• [What is needed]:
Count all lines holding "cheese" in the data below and say the number, nothing more.

[Stored data entries]
++++++++++

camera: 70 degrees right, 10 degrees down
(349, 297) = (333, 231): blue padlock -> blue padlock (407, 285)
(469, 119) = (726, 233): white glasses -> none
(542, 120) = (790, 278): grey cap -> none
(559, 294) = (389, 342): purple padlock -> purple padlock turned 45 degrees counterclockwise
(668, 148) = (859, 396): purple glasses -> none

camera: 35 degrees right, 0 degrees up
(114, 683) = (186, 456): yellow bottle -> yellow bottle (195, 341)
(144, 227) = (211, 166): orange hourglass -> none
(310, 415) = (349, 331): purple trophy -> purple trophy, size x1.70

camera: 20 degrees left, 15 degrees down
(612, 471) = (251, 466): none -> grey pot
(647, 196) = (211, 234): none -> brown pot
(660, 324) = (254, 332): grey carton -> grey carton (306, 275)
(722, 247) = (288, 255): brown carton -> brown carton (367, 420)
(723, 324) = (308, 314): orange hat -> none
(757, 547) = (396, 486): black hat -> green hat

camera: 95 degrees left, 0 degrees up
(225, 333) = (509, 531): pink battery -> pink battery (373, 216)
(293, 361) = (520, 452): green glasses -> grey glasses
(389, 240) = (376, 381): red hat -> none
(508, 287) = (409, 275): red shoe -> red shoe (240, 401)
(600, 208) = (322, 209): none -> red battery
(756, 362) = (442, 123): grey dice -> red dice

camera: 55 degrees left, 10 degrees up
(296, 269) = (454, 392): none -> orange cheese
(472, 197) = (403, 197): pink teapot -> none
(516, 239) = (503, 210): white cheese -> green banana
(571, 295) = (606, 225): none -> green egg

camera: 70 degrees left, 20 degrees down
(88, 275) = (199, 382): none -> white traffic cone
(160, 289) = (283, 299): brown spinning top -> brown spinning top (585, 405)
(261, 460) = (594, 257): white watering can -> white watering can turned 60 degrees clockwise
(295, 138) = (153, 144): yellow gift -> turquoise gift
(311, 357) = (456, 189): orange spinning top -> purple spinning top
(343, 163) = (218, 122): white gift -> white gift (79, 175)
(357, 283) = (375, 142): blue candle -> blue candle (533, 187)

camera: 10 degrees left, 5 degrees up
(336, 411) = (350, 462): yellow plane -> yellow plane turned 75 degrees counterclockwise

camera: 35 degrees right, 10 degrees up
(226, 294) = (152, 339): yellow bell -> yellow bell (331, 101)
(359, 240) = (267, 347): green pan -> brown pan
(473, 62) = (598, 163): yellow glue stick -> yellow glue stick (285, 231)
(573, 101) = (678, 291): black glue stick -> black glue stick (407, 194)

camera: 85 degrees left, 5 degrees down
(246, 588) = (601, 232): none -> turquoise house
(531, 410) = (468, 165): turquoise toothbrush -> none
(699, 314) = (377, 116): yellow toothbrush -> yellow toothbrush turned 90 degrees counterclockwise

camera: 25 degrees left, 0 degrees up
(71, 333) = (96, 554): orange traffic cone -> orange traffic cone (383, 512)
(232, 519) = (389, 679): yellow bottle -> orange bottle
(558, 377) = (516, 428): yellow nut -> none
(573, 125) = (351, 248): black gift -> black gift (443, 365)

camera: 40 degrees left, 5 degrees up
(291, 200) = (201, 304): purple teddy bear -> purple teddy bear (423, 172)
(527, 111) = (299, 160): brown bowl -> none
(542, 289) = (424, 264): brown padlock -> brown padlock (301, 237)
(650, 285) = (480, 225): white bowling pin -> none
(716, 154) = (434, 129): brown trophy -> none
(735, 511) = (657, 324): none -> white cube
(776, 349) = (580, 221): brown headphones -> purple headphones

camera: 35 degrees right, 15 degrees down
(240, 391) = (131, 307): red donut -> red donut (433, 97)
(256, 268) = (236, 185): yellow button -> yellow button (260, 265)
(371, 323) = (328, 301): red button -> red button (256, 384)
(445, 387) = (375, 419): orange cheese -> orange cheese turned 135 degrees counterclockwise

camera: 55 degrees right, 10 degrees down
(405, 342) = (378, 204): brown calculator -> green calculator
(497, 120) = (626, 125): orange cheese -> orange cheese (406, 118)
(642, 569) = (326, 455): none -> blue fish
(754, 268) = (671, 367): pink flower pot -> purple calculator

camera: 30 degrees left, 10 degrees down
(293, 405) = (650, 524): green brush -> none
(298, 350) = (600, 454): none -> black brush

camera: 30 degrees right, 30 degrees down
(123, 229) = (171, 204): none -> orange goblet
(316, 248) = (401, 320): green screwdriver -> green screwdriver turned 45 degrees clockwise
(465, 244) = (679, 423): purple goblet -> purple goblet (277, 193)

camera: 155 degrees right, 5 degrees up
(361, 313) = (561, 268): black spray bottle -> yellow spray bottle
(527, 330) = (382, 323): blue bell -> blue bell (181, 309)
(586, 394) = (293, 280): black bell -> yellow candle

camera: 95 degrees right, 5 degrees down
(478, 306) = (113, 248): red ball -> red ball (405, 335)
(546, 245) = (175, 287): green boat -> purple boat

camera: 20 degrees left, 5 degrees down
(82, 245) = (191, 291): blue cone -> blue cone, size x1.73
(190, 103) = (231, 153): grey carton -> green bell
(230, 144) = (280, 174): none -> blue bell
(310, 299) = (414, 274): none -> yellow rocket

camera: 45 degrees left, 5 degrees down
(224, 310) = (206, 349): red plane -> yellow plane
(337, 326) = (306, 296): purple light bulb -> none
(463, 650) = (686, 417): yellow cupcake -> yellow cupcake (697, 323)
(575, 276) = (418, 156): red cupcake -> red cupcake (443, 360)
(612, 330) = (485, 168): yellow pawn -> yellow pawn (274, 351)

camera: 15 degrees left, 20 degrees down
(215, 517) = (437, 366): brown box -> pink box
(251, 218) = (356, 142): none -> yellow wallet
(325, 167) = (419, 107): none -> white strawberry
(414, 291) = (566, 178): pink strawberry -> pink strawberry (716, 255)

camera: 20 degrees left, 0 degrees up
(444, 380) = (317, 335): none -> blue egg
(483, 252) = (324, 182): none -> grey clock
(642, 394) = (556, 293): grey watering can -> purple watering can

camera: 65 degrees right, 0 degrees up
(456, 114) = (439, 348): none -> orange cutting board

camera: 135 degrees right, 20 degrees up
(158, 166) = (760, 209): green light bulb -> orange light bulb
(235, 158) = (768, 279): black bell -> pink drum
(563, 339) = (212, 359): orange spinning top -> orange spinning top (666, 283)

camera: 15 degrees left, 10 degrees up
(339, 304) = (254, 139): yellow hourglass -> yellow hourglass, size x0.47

++++++++++

• [Response below]:
4